*** GIVEN ENTRIES Section Begins ***

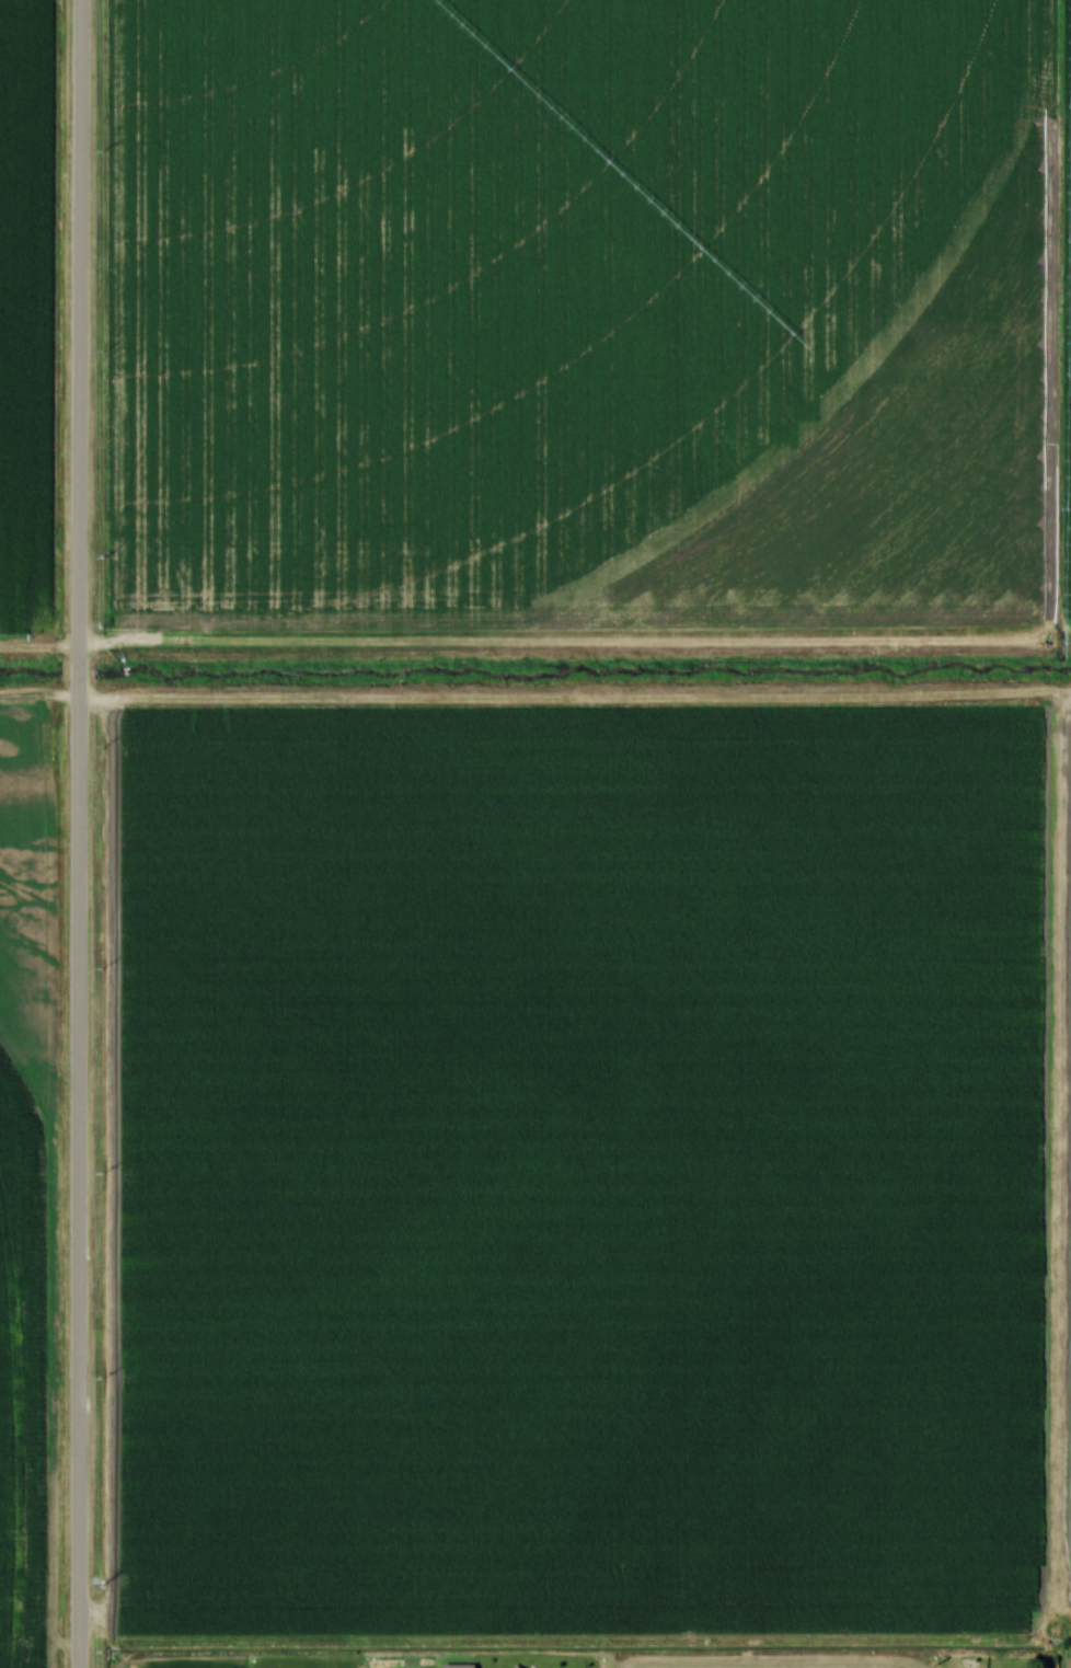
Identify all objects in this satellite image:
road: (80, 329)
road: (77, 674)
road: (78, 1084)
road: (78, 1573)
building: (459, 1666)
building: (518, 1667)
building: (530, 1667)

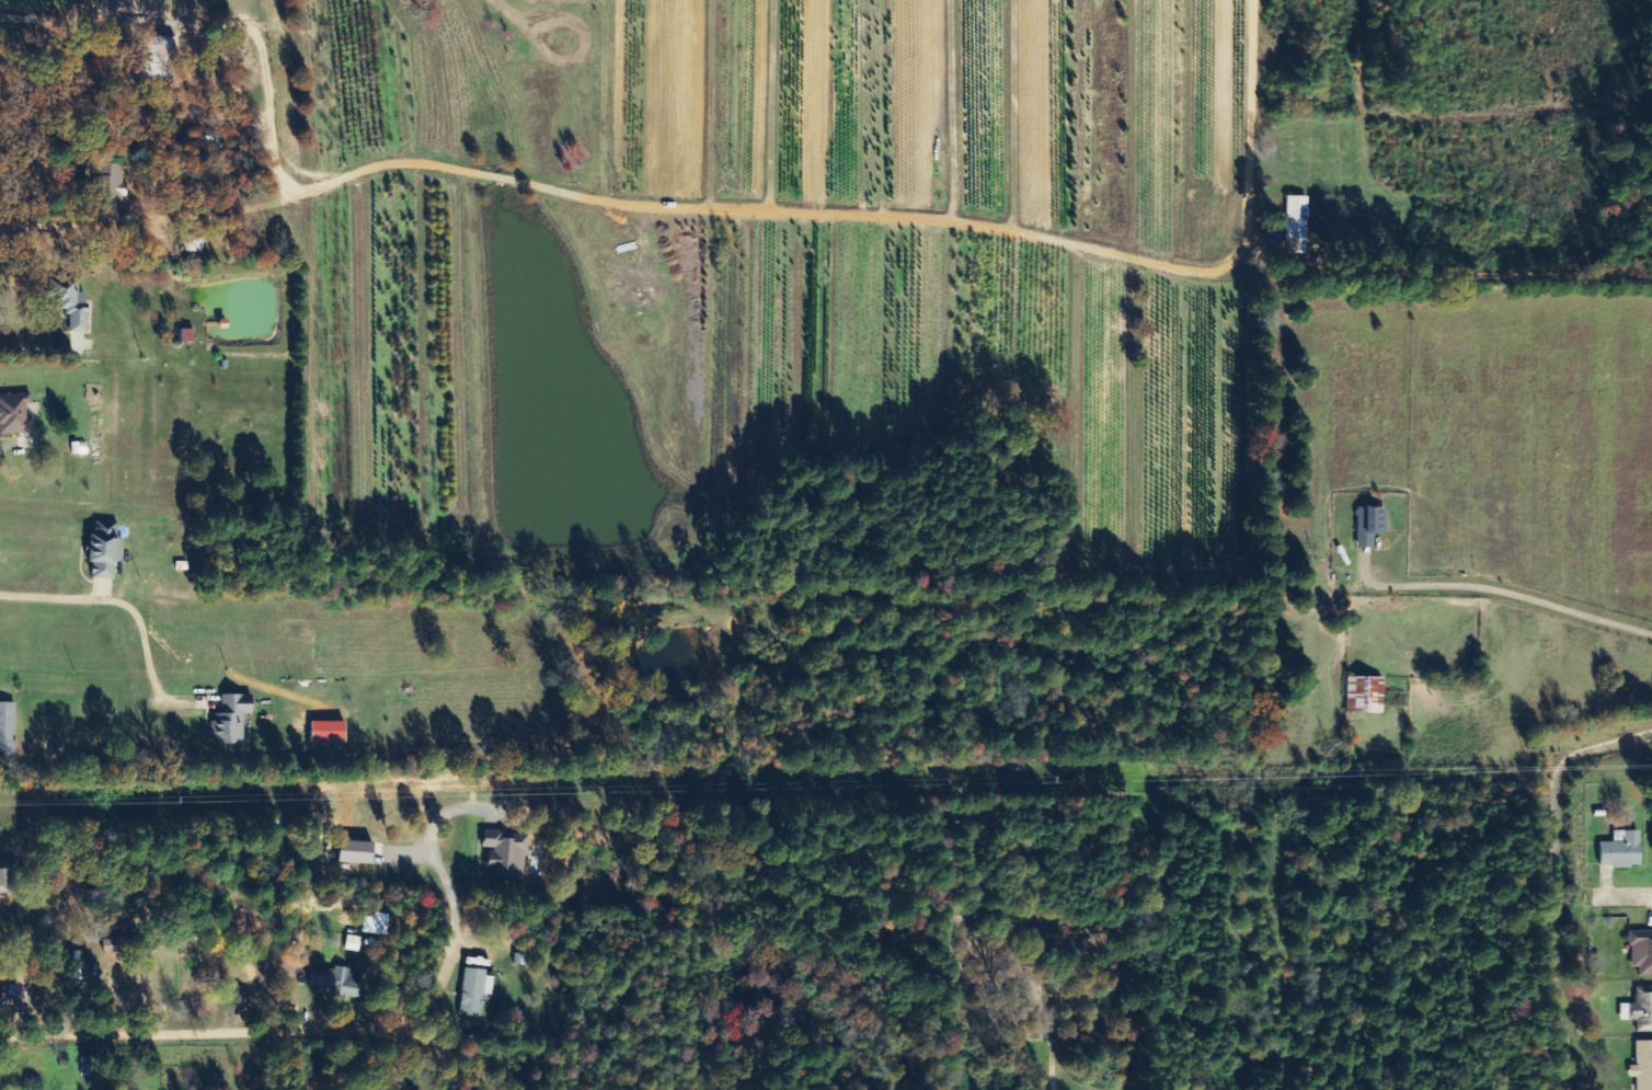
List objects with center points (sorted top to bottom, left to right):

*** GIVEN ENTRIES Section Ends ***
*** GIVEN ENTRIES Section Begins ***

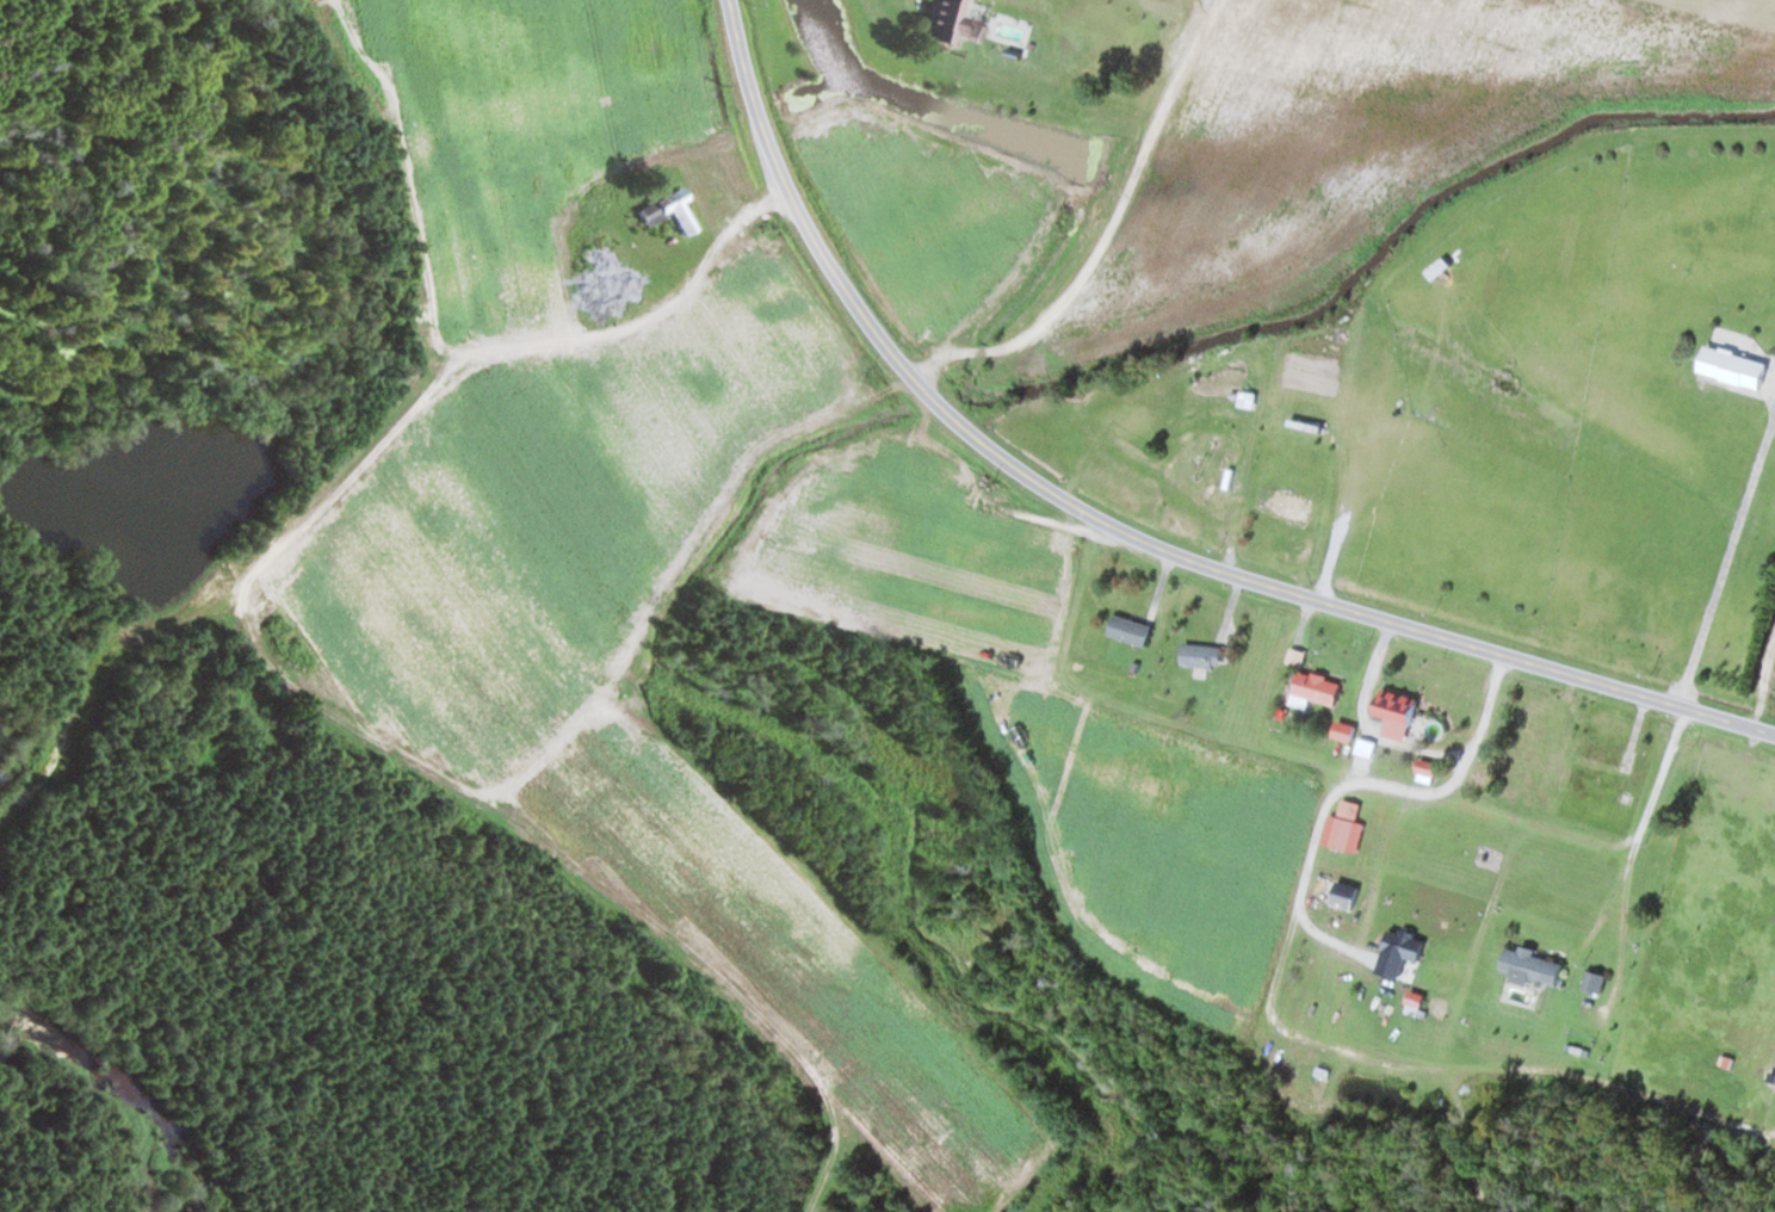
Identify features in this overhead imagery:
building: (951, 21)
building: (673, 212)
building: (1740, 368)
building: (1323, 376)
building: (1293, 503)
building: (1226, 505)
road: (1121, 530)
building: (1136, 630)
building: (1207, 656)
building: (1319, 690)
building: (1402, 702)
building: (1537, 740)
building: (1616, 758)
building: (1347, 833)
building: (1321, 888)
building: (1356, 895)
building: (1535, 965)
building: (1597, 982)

*** GIVEN ENTRIES Section Ends ***

Your copy should hold the lines from the one with "Identify all objects" up to and including the one with "List objects with", exactly as in the data above, and no pictures.

ANSWER BELOW:
Identify all objects in this satellite image:
road: (80, 329)
road: (77, 674)
road: (78, 1084)
road: (78, 1573)
building: (459, 1666)
building: (518, 1667)
building: (530, 1667)

List objects with center points (sorted top to bottom, left to right):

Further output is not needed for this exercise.